### What you will do
Transcribe, exactly and in full, every record shown below, while omitting its images.

### Supplied records
------------

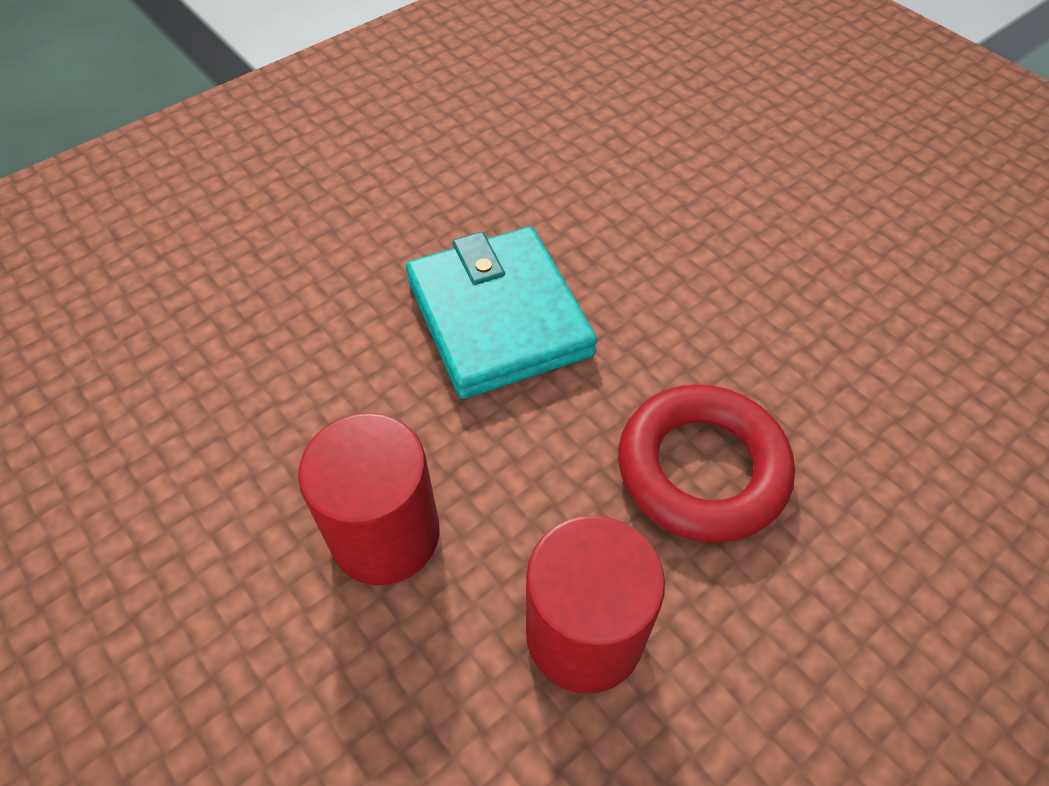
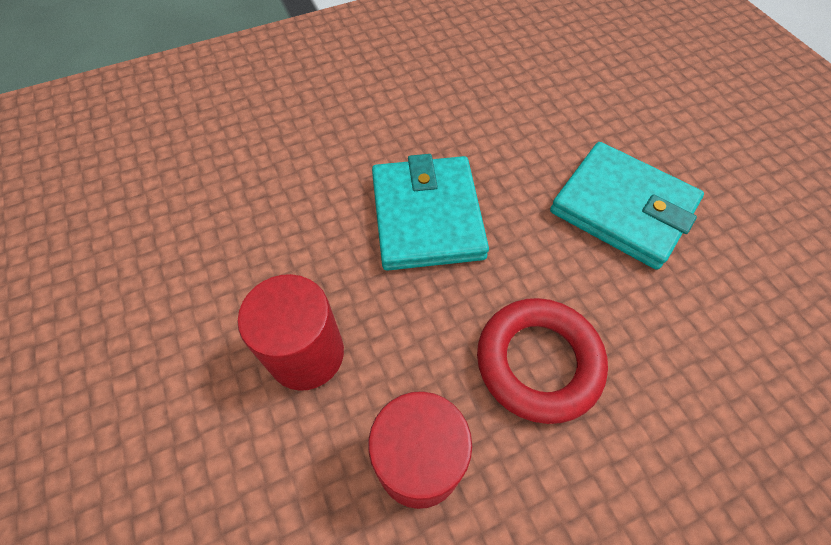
camera: 15 degrees right, 5 degrees up
none -> turquoise wallet [550,142,704,270]

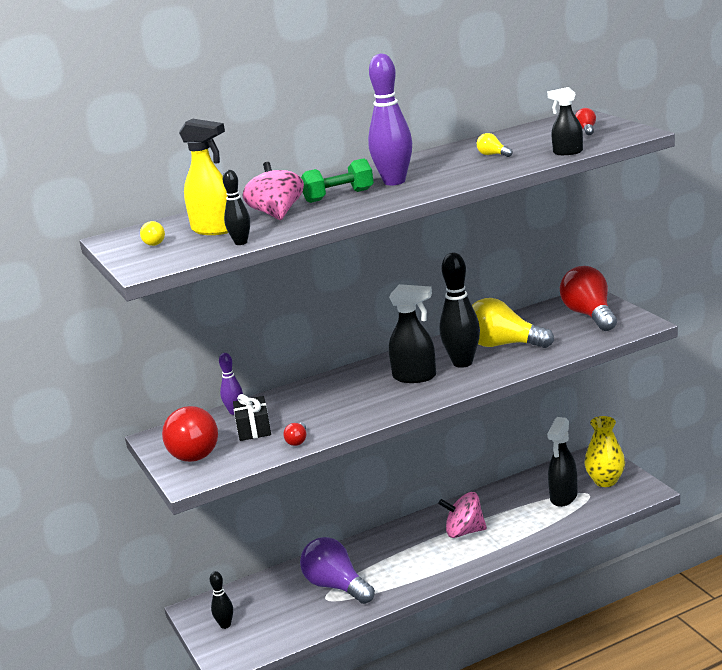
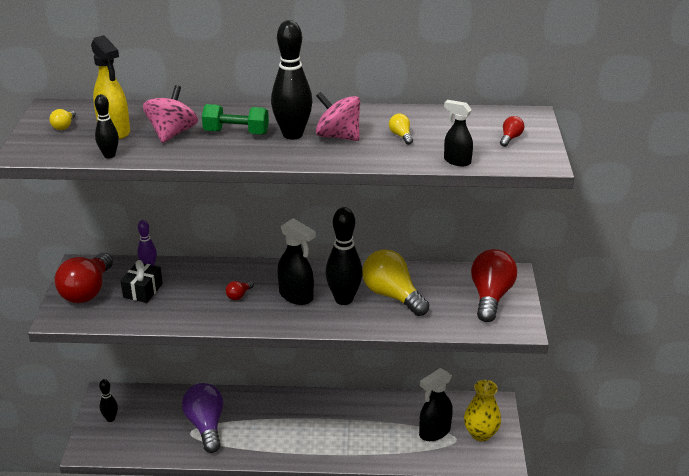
camera: 25 degrees right, 10 degrees up
red light bulb [283,423,306,446] -> red light bulb moved to [226,281,254,300]
purple bowling pin [368,53,412,185] -> black bowling pin [271,20,313,140]
pink spinning top [438,492,487,538] -> pink spinning top moved to [316,92,360,141]

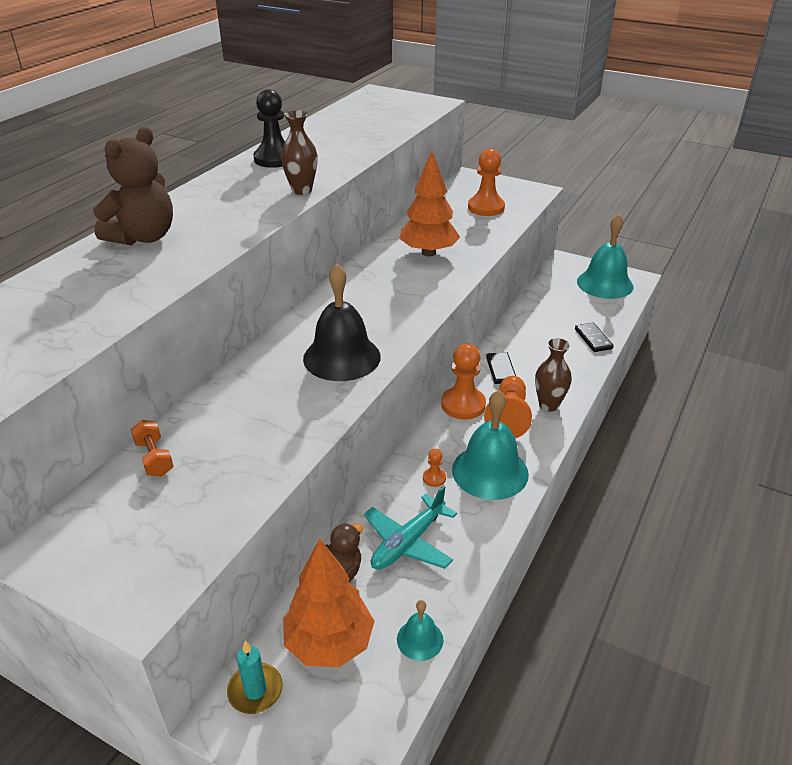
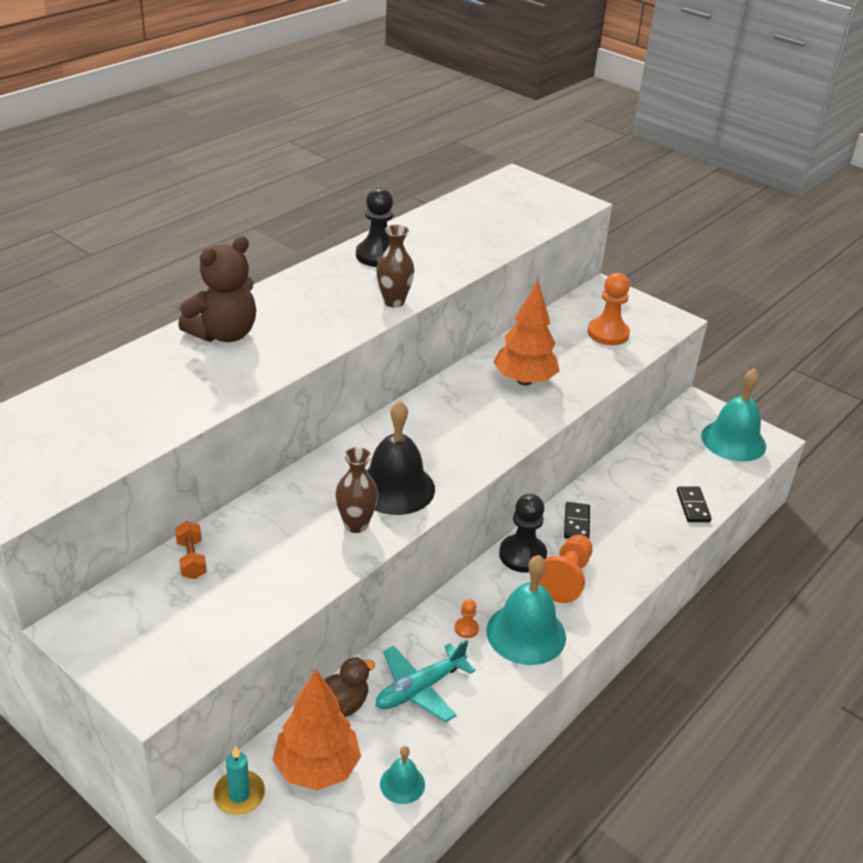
camera: 10 degrees right, 0 degrees up
orange pawn [441,344,486,420] -> black pawn [499,494,547,573]
brown vase [535,338,572,412] -> brown vase moved to [335,447,378,533]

------------

### Answer box
camera: 15 degrees right, 5 degrees up
none -> turquoise wallet [550,142,704,270]

camera: 25 degrees right, 10 degrees up
red light bulb [283,423,306,446] -> red light bulb moved to [226,281,254,300]
purple bowling pin [368,53,412,185] -> black bowling pin [271,20,313,140]
pink spinning top [438,492,487,538] -> pink spinning top moved to [316,92,360,141]

camera: 10 degrees right, 0 degrees up
orange pawn [441,344,486,420] -> black pawn [499,494,547,573]
brown vase [535,338,572,412] -> brown vase moved to [335,447,378,533]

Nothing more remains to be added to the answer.